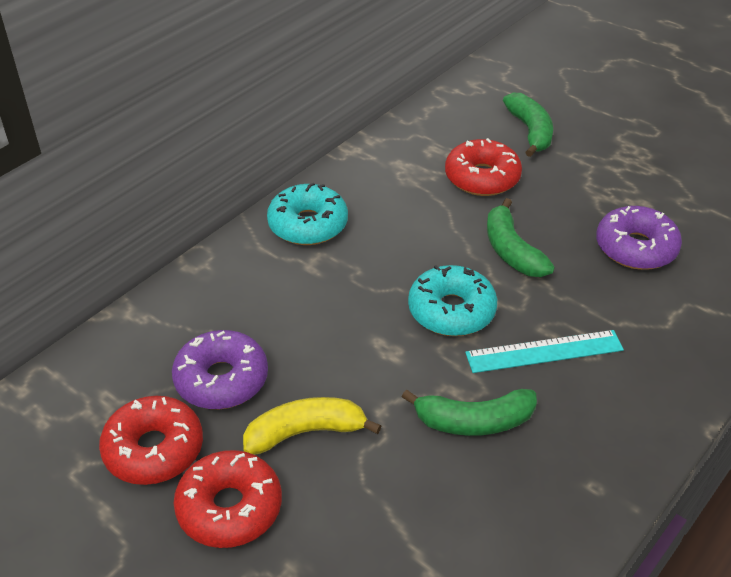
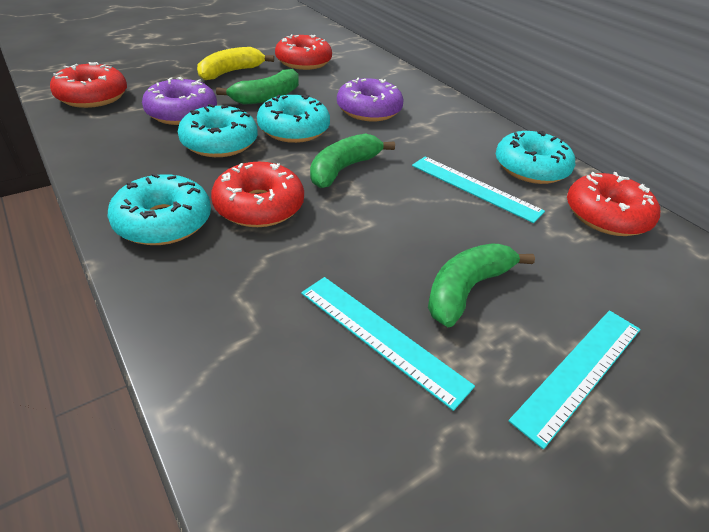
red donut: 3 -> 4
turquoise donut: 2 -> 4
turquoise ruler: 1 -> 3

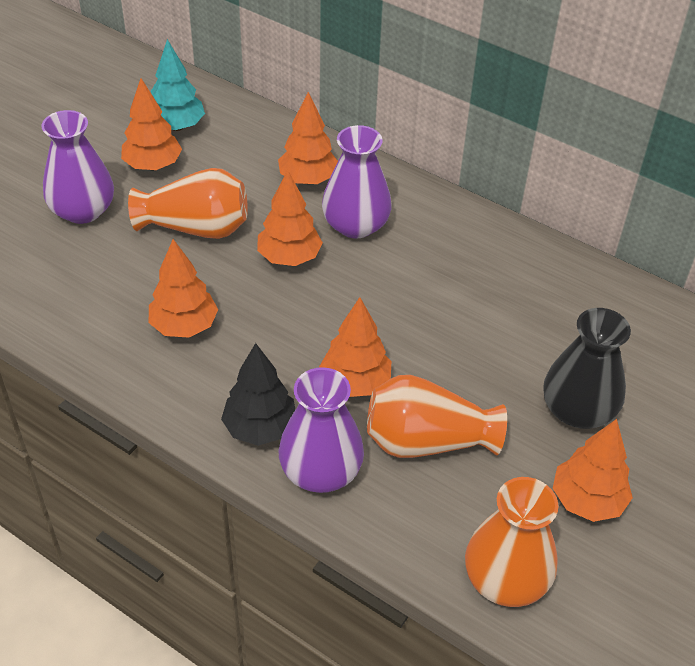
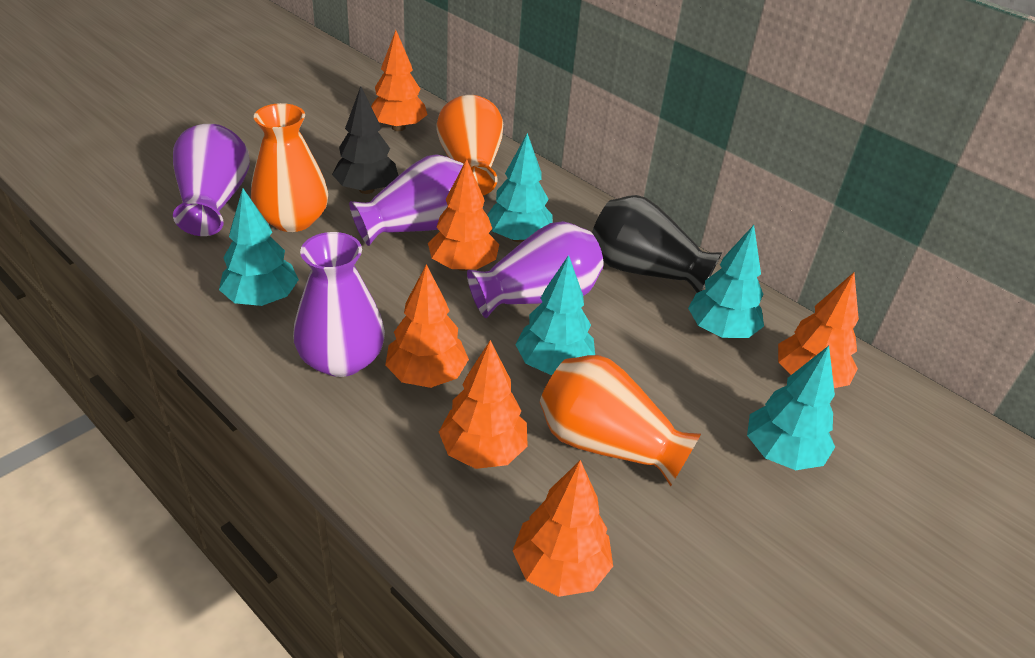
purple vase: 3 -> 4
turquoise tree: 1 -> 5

WHAT IS BEING ASKED:
Which lines of the listing above hold the word "turquoise"? Copy each of them.

ANSWER BOX:
turquoise donut: 2 -> 4
turquoise ruler: 1 -> 3
turquoise tree: 1 -> 5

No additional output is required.